> [Information]
┄┄┄┄┄┄┄┄┄┄┄┄┄┄┄┄┄┄┄┄
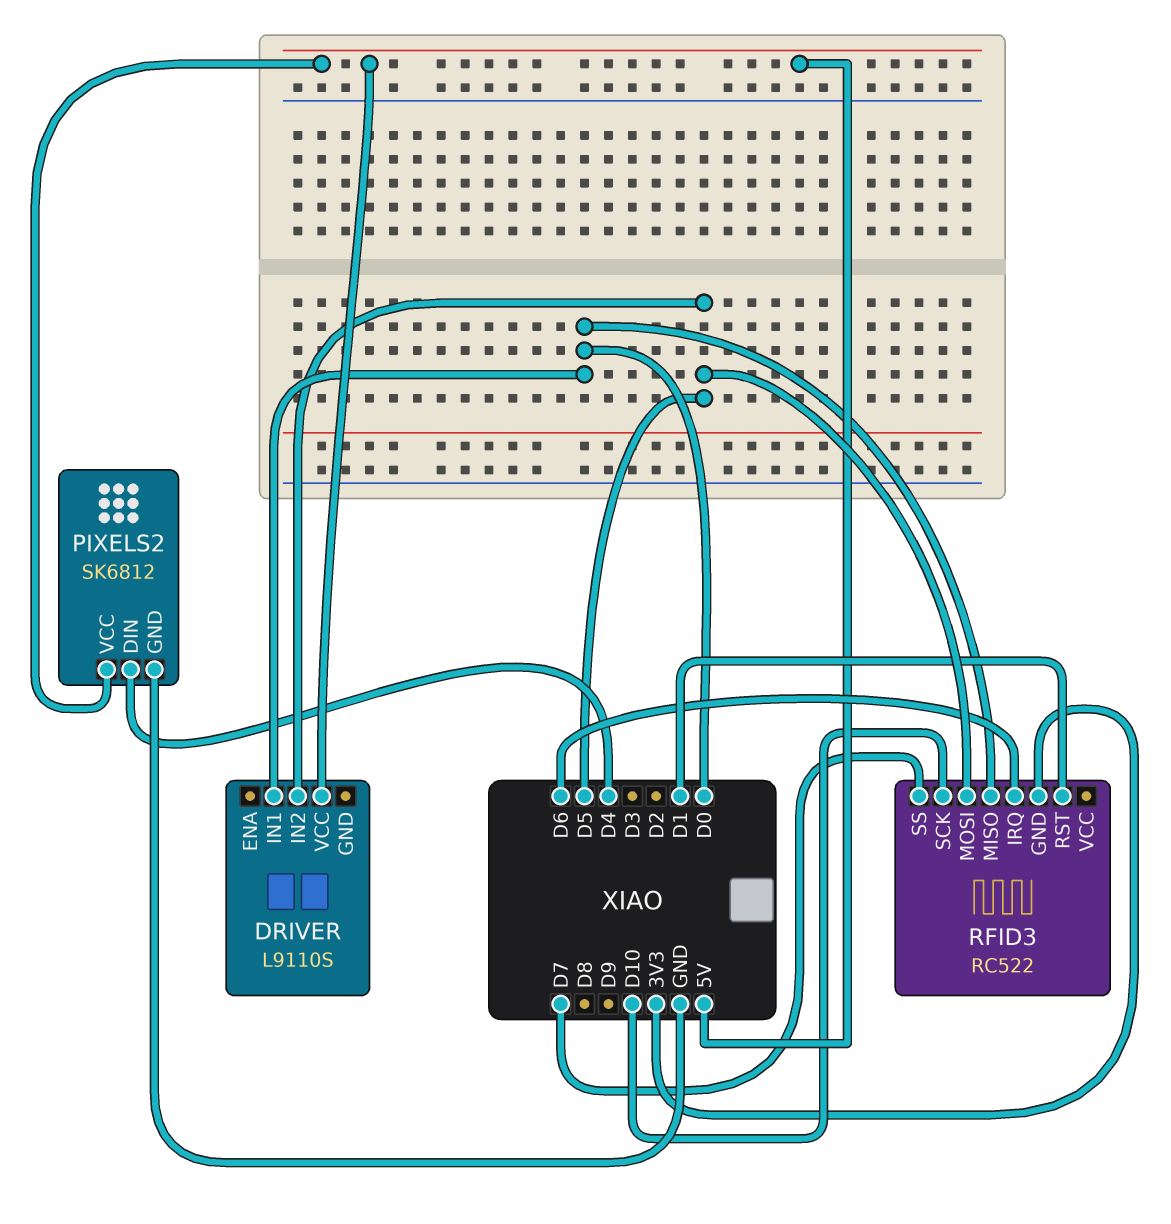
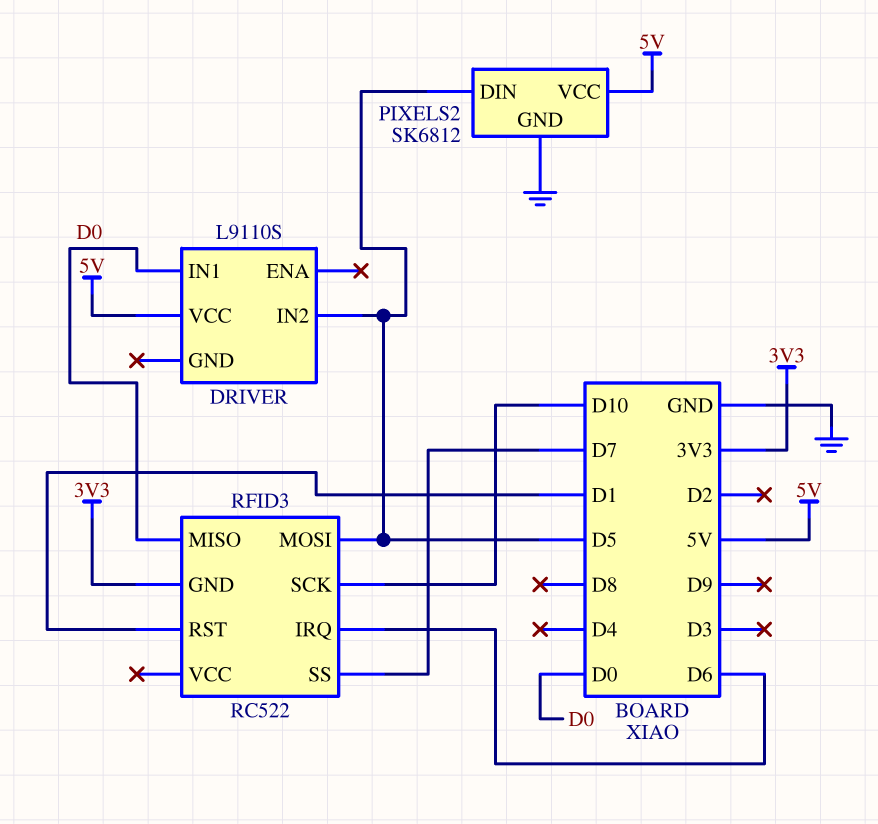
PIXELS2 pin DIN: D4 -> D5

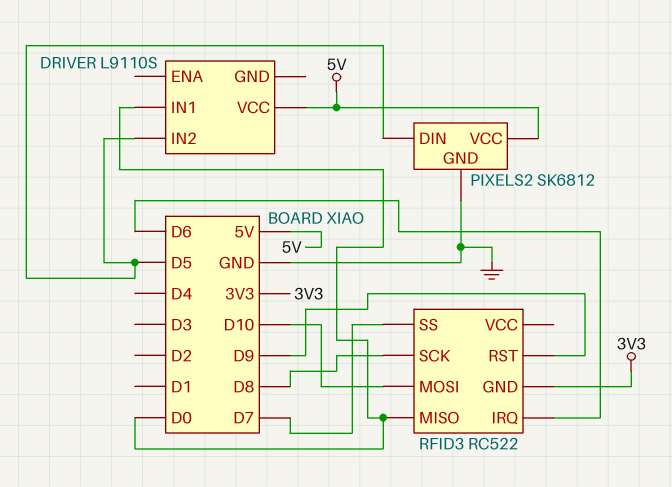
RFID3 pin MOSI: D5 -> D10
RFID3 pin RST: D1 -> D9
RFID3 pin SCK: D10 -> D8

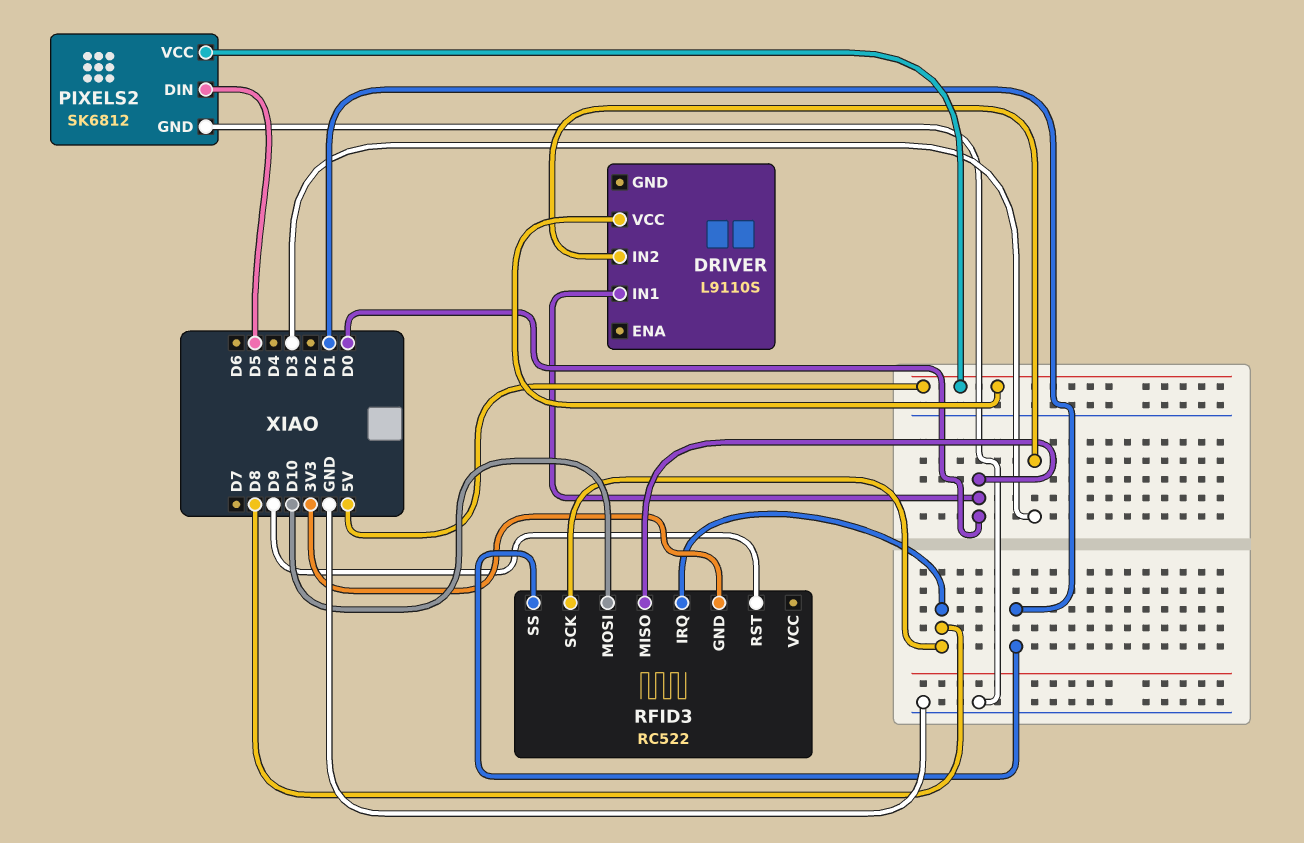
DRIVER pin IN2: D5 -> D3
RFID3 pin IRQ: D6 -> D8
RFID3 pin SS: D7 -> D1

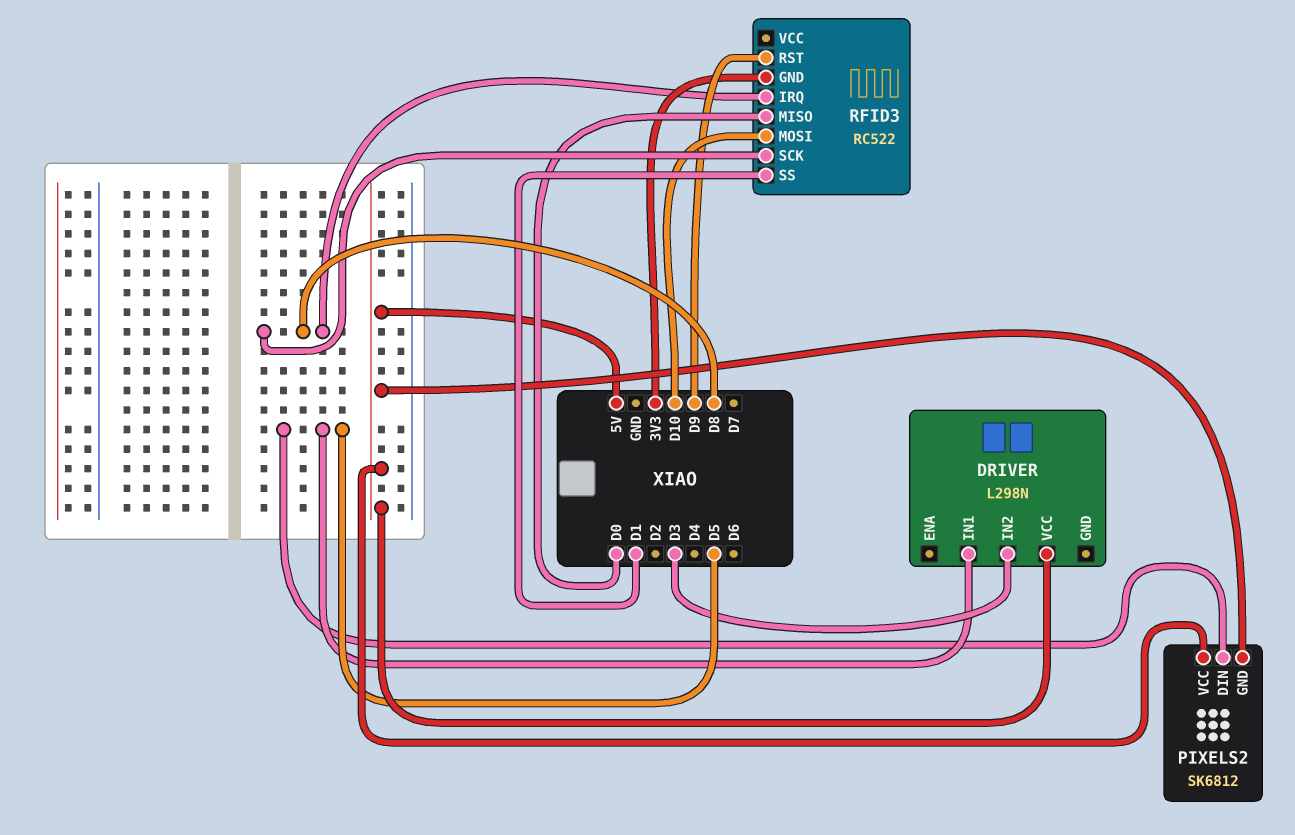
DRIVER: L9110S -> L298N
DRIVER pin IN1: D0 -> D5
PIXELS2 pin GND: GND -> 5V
┄┄┄┄┄┄┄┄┄┄┄┄┄┄┄┄┄┄┄┄
> [Exercise instructions]
Repeat the entries above exactly as written, but not their pictures.

> [Expected answer]
PIXELS2 pin DIN: D4 -> D5

RFID3 pin MOSI: D5 -> D10
RFID3 pin RST: D1 -> D9
RFID3 pin SCK: D10 -> D8

DRIVER pin IN2: D5 -> D3
RFID3 pin IRQ: D6 -> D8
RFID3 pin SS: D7 -> D1

DRIVER: L9110S -> L298N
DRIVER pin IN1: D0 -> D5
PIXELS2 pin GND: GND -> 5V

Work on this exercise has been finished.